── DATA SECTION
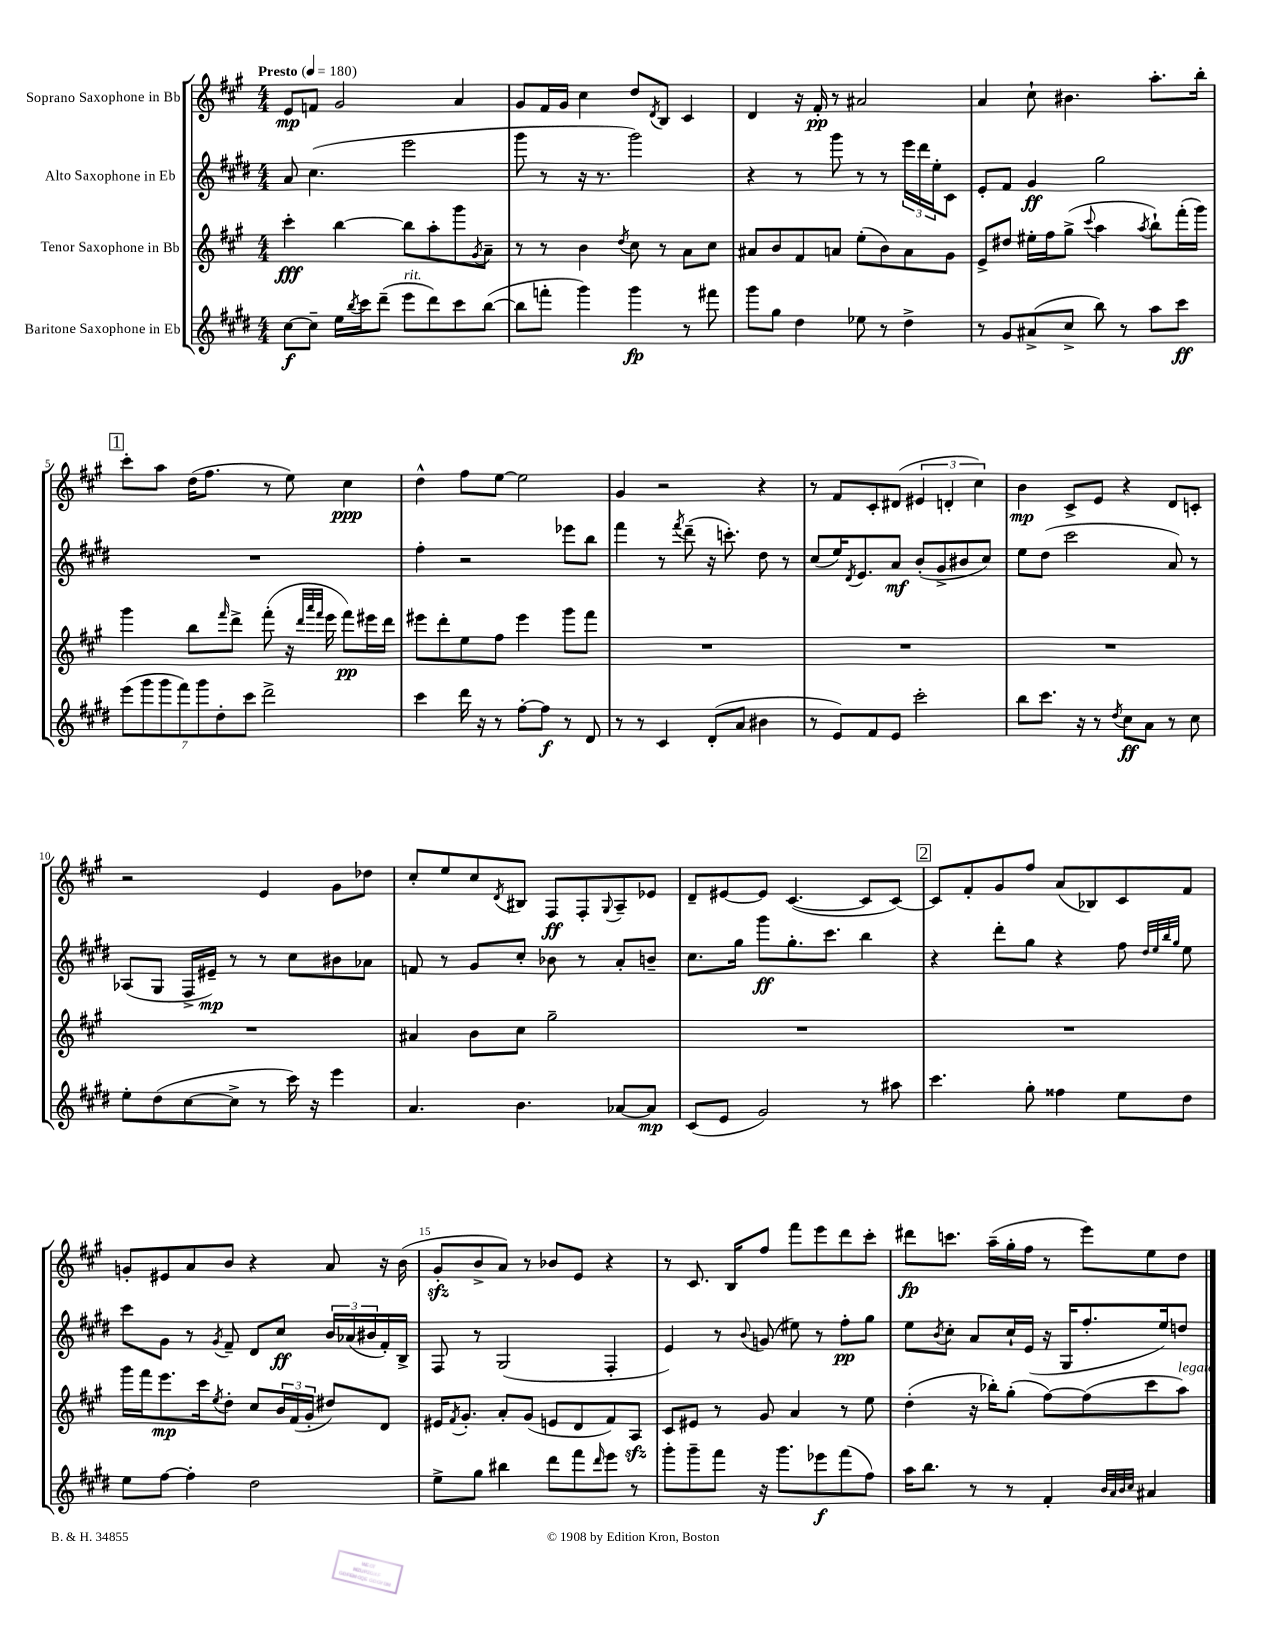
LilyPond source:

<<
\new StaffGroup <<
\new Staff = "s0" \with { instrumentName = "Soprano Saxophone in Bb" } {
    \clef treble \key a \major \numericTimeSignature \time 4/4 \tempo "Presto" 4 = 180
    e'8\mp f'8 gis'2 a'4 |
    gis'8 fis'16 gis'16 cis''4 d''8 \acciaccatura { d'8 } b8 cis'4 |
    d'4 r16 fis'16-.\pp r8 ais'2 |
    a'4 cis''8-! bis'4. a''8.-. b''16-. |
    \mark \markup { \box "1" } cis'''8-. a''8 d''16( fis''8. r8 e''8) cis''4\ppp |
    d''4-^ fis''8 e''8~ e''2 |
    gis'4 r2 r4 |
    r8 fis'8 cis'8-. dis'8( \tuplet 3/2 { eis'4 d'4-. cis''4) } |
    b'4\mp cis'8-> e'8 r4 d'8 c'8-. |
    r2 e'4 gis'8 des''8 |
    cis''8-. e''8 cis''8 \acciaccatura { d'8 } bis8 fis8\ff fis8-. \appoggiatura { gis8 } a8-- ees'8 |
    d'8-- eis'8~ eis'8 cis'4.~( cis'8 cis'8~) |
    \mark \markup { \box "2" } cis'8 fis'8-. gis'8 fis''8 a'8( bes8) cis'8 fis'8 |
    g'8-. eis'8 a'8 b'8 r4 a'8 r16 b'16( |
    gis'8-.\sfz b'8-> a'8) r8 bes'8 e'8 r4 |
    r8 cis'8. b16 fis''8 fis'''8 e'''8 d'''8 cis'''8-. |
    dis'''8\fp c'''8. a''16--( gis''16-. fis''16 r8 e'''8) e''8 d''8 \bar "|." |
}
\new Staff = "s1" \with { instrumentName = "Alto Saxophone in Eb" } {
    \clef treble \key e \major \numericTimeSignature \time 4/4
    a'8 cis''4.( e'''2 |
    gis'''8 r8 r16 r8. gis'''2) |
    r4 r8 gis'''8 r8 r8 \tuplet 3/2 { e'''16 dis'''16 e''16-. } cis'8 |
    e'8-. fis'8 gis'4\ff gis''2 |
    \mark \markup { \box "1" } R1 |
    fis''4-. r2 ees'''8 b''8 |
    fis'''4 r8 \acciaccatura { fis'''8 } dis'''8--( r16 c'''8.-.) dis''8 r8 |
    cis''8( e''16) \acciaccatura { dis'8 } e'8. a'8\mf b'8-.( gis'8-> bis'8 cis''8) |
    e''8 dis''8( cis'''2 a'8) r8 |
    aes8( gis8 fis16-> eis'16--\mp) r8 r8 cis''8 bis'8 aes'8 |
    f'8 r8 gis'8 cis''8-. bes'8 r8 a'8-. b'8-- |
    cis''8. gis''16 gis'''8\ff gis''8.-. cis'''8. b''4 |
    \mark \markup { \box "2" } r4 dis'''8-. gis''8 r4 fis''8 \grace { dis''32 e''32 b''32 gis''32 } e''8 |
    cis'''8 gis'8 r8 \acciaccatura { gis'8 } fis'8-- dis'8 cis''8\ff \tuplet 3/2 { b'16 aes'16( bis'16 } fis'16-.) b16-> |
    fis8 r8 gis2( fis4-. |
    e'4) r8 \appoggiatura { b'8 } g'8( eis''8) r8 fis''8-.\pp gis''8 |
    e''8 \acciaccatura { b'8 } cis''8-. a'8 cis''16-! e'16( r16 gis16 fis''8.-. e''16) d''8 \bar "|." |
}
\new Staff = "s2" \with { instrumentName = "Tenor Saxophone in Bb" } {
    \clef treble \key a \major \numericTimeSignature \time 4/4
    cis'''4-.\fff b''4~ b''8 a''8-. gis'''8 \acciaccatura { gis'8 } a'8-- |
    r8 r8 b'4 \acciaccatura { d''8 } cis''8 r8 a'8 cis''8 |
    ais'8 b'8 fis'8 a'8 e''8-.( b'8) a'8 gis'8 |
    e'8-> dis''8 eis''16-. fis''16 gis''8->( \appoggiatura { cis'''8 } a''4 \acciaccatura { a''8 } b''8-!) fis'''16-.( gis'''16) |
    \mark \markup { \box "1" } gis'''4 b''8 \grace { fis'''16 } d'''8-> fis'''8-.( r16 \grace { d'''32 a'''32 fis'''32 } e'''16 fis'''8\pp) eis'''16 d'''16 |
    eis'''8 d'''8-. e''8 fis''8 eis'''4 gis'''8 fis'''8 |
    R1 |
    R1 |
    R1 |
    R1 |
    ais'4 b'8 cis''8 gis''2-- |
    R1 |
    \mark \markup { \box "2" } R1 |
    gis'''16 fis'''16 e'''8.\mp cis'''16 \acciaccatura { e''8 } d''8-. cis''8 \tuplet 3/2 { b'16 fis'16( gis'16-. } dis''8) d'8 |
    eis'16 \acciaccatura { fis'8 } gis'8.-. a'8-. gis'8( e'8 d'8 fis'8) a8\sfz |
    cis'8 eis'8 r8 gis'8 a'4 r8 e''8 |
    d''4-.( r16 bes''16-.) gis''8-.( fis''8~) fis''8( cis'''8 a''8^\markup { \italic "legato" }) \bar "|." |
}
\new Staff = "s3" \with { instrumentName = "Baritone Saxophone in Eb" } {
    \clef treble \key e \major \numericTimeSignature \time 4/4
    cis''8~\f cis''8-- e''16 \acciaccatura { b''8 } cis'''16 dis'''8--( e'''8^\markup { \italic "rit." } dis'''8) cis'''8 b''8~( |
    b''8 f'''8-. gis'''4) gis'''4\fp r8 fis'''8 |
    gis'''8 gis''8 dis''4 ees''8 r8 dis''4-> |
    r8 gis'8 ais'8->( cis''8-> b''8) r8 a''8 cis'''8\ff |
    \mark \markup { \box "1" } \tuplet 7/4 { e'''8( gis'''8 gis'''8 fis'''8) gis'''8 dis''8-. cis'''8 } dis'''2-> |
    cis'''4 dis'''16 r16 r8 fis''8~-. fis''8\f r8 dis'8 |
    r8 r8 cis'4 dis'8-.( a'8 bis'4 |
    r8 e'8) fis'8 e'8 cis'''2-. |
    b''8 cis'''8. r16 r8 \acciaccatura { dis''8 } cis''8\ff a'8 r8 cis''8 |
    e''8-. dis''8( cis''8~ cis''8-> r8 cis'''16) r16 e'''4 |
    a'4. b'4. aes'8~ aes'8\mp |
    cis'8( e'8 gis'2) r8 ais''8 |
    \mark \markup { \box "2" } cis'''4. gis''8-. fisis''4 e''8 dis''8 |
    e''8 fis''8~ fis''4-. dis''2 |
    e''8-> gis''8 bis''4 dis'''8 fis'''8 \grace { dis'''16 } e'''8 r8 |
    gis'''8-. gis'''8-- fis'''8 r16 gis'''8. ees'''8\f fis'''8( fis''8) |
    a''16 b''8. r8 r8 fis'4-. \grace { b'32 a'32 b'32 cis''32 } ais'4 \bar "|." |
}
>>
>>
\layout { \context { \Score \override BarNumber.break-visibility = ##(#f #t #t) barNumberVisibility = #(every-nth-bar-number-visible 5) } }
────
# WHAT IS ASKED
Show every line of the material above that contains the string "treble", copying each one in full.

# SOLUTION TO THIS EXERCISE
    \clef treble \key a \major \numericTimeSignature \time 4/4 \tempo "Presto" 4 = 180
    \clef treble \key e \major \numericTimeSignature \time 4/4
    \clef treble \key a \major \numericTimeSignature \time 4/4
    \clef treble \key e \major \numericTimeSignature \time 4/4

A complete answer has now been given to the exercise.